======== Exercise material
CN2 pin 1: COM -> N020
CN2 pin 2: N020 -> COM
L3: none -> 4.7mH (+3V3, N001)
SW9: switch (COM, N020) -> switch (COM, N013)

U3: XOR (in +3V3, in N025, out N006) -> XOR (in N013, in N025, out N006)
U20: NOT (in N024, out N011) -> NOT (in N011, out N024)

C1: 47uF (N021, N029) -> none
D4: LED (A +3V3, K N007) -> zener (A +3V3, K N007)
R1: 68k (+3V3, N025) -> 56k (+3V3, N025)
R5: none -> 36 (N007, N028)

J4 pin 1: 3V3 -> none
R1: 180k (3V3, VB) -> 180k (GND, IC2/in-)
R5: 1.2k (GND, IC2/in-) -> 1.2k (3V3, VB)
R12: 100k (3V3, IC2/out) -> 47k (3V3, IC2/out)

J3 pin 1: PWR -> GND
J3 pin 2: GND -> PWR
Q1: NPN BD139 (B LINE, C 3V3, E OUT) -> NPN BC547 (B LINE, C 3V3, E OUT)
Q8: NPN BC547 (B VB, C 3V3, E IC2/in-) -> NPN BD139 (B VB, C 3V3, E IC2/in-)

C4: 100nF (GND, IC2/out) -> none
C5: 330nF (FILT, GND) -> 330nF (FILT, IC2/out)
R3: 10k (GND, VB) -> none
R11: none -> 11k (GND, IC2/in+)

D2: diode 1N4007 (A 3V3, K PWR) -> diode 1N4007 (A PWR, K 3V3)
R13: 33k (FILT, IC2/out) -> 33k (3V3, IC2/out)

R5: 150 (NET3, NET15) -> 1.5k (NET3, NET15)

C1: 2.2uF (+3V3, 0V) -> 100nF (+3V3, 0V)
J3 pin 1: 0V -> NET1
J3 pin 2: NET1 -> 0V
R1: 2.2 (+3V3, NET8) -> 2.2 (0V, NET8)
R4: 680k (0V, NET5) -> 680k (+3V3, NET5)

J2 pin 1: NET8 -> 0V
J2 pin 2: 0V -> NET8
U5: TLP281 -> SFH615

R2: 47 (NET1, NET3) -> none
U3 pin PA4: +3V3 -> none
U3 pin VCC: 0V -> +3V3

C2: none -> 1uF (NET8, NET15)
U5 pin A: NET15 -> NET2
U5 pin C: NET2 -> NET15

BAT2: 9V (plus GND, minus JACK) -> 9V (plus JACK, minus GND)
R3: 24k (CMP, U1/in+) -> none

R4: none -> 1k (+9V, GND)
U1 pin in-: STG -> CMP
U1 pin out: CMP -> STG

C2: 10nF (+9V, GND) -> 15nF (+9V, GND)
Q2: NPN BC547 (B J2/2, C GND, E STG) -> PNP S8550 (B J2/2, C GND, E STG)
================
What is being asked - All records shown above need to be written out again verbatim.

Expected answer -
CN2 pin 1: COM -> N020
CN2 pin 2: N020 -> COM
L3: none -> 4.7mH (+3V3, N001)
SW9: switch (COM, N020) -> switch (COM, N013)

U3: XOR (in +3V3, in N025, out N006) -> XOR (in N013, in N025, out N006)
U20: NOT (in N024, out N011) -> NOT (in N011, out N024)

C1: 47uF (N021, N029) -> none
D4: LED (A +3V3, K N007) -> zener (A +3V3, K N007)
R1: 68k (+3V3, N025) -> 56k (+3V3, N025)
R5: none -> 36 (N007, N028)

J4 pin 1: 3V3 -> none
R1: 180k (3V3, VB) -> 180k (GND, IC2/in-)
R5: 1.2k (GND, IC2/in-) -> 1.2k (3V3, VB)
R12: 100k (3V3, IC2/out) -> 47k (3V3, IC2/out)

J3 pin 1: PWR -> GND
J3 pin 2: GND -> PWR
Q1: NPN BD139 (B LINE, C 3V3, E OUT) -> NPN BC547 (B LINE, C 3V3, E OUT)
Q8: NPN BC547 (B VB, C 3V3, E IC2/in-) -> NPN BD139 (B VB, C 3V3, E IC2/in-)

C4: 100nF (GND, IC2/out) -> none
C5: 330nF (FILT, GND) -> 330nF (FILT, IC2/out)
R3: 10k (GND, VB) -> none
R11: none -> 11k (GND, IC2/in+)

D2: diode 1N4007 (A 3V3, K PWR) -> diode 1N4007 (A PWR, K 3V3)
R13: 33k (FILT, IC2/out) -> 33k (3V3, IC2/out)

R5: 150 (NET3, NET15) -> 1.5k (NET3, NET15)

C1: 2.2uF (+3V3, 0V) -> 100nF (+3V3, 0V)
J3 pin 1: 0V -> NET1
J3 pin 2: NET1 -> 0V
R1: 2.2 (+3V3, NET8) -> 2.2 (0V, NET8)
R4: 680k (0V, NET5) -> 680k (+3V3, NET5)

J2 pin 1: NET8 -> 0V
J2 pin 2: 0V -> NET8
U5: TLP281 -> SFH615

R2: 47 (NET1, NET3) -> none
U3 pin PA4: +3V3 -> none
U3 pin VCC: 0V -> +3V3

C2: none -> 1uF (NET8, NET15)
U5 pin A: NET15 -> NET2
U5 pin C: NET2 -> NET15

BAT2: 9V (plus GND, minus JACK) -> 9V (plus JACK, minus GND)
R3: 24k (CMP, U1/in+) -> none

R4: none -> 1k (+9V, GND)
U1 pin in-: STG -> CMP
U1 pin out: CMP -> STG

C2: 10nF (+9V, GND) -> 15nF (+9V, GND)
Q2: NPN BC547 (B J2/2, C GND, E STG) -> PNP S8550 (B J2/2, C GND, E STG)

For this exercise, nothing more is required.